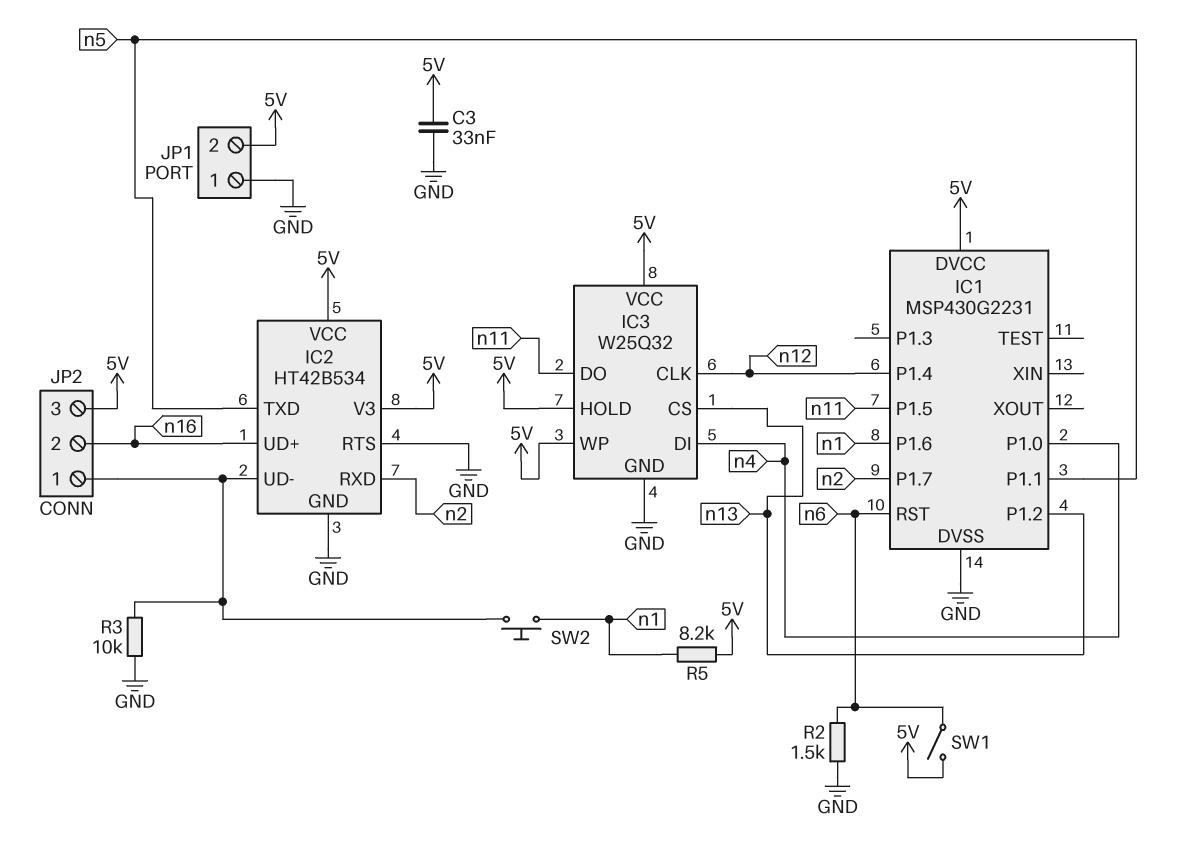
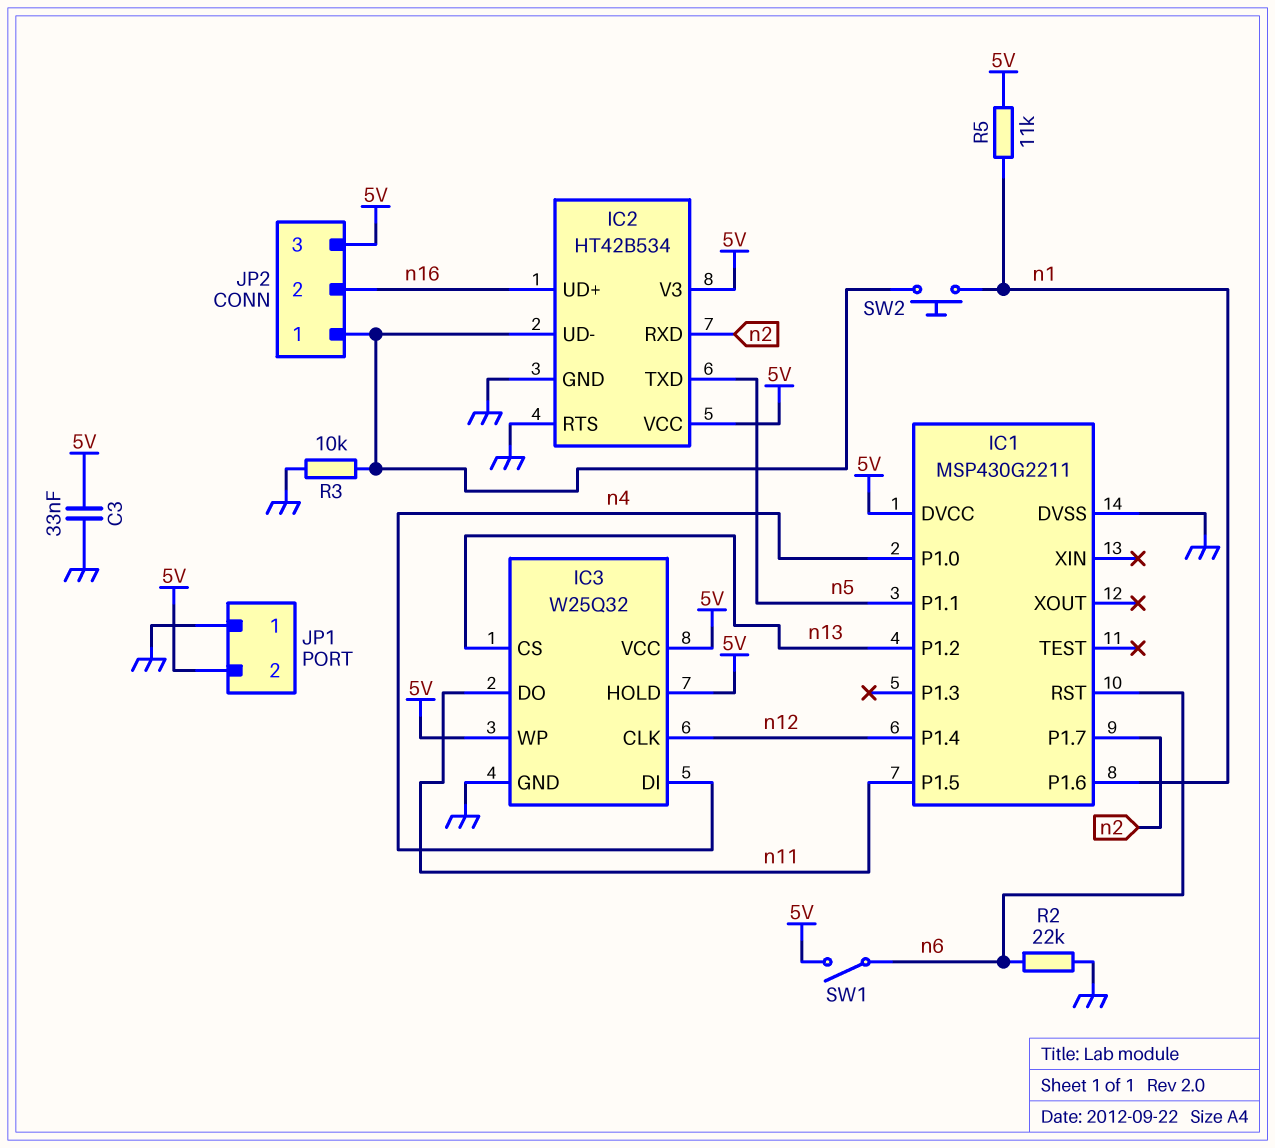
IC1: MSP430G2231 -> MSP430G2211
R2: 1.5k (GND, n6) -> 22k (GND, n6)
R5: 8.2k (5V, n1) -> 11k (5V, n1)

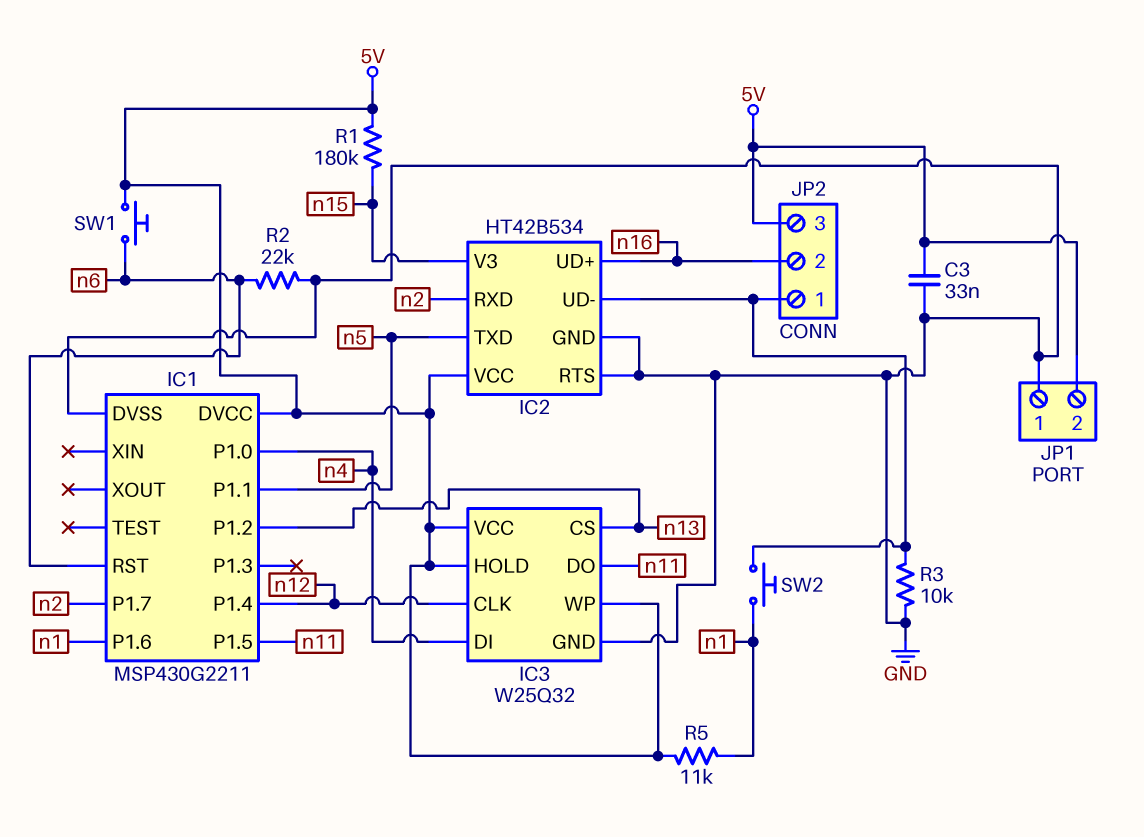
IC2 pin V3: 5V -> n15
R1: none -> 180k (5V, n15)
SW1: switch (5V, n6) -> button (5V, n6)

----

The task | Apart from the images, every line above is to be given again exactly.

Written reply |
IC1: MSP430G2231 -> MSP430G2211
R2: 1.5k (GND, n6) -> 22k (GND, n6)
R5: 8.2k (5V, n1) -> 11k (5V, n1)

IC2 pin V3: 5V -> n15
R1: none -> 180k (5V, n15)
SW1: switch (5V, n6) -> button (5V, n6)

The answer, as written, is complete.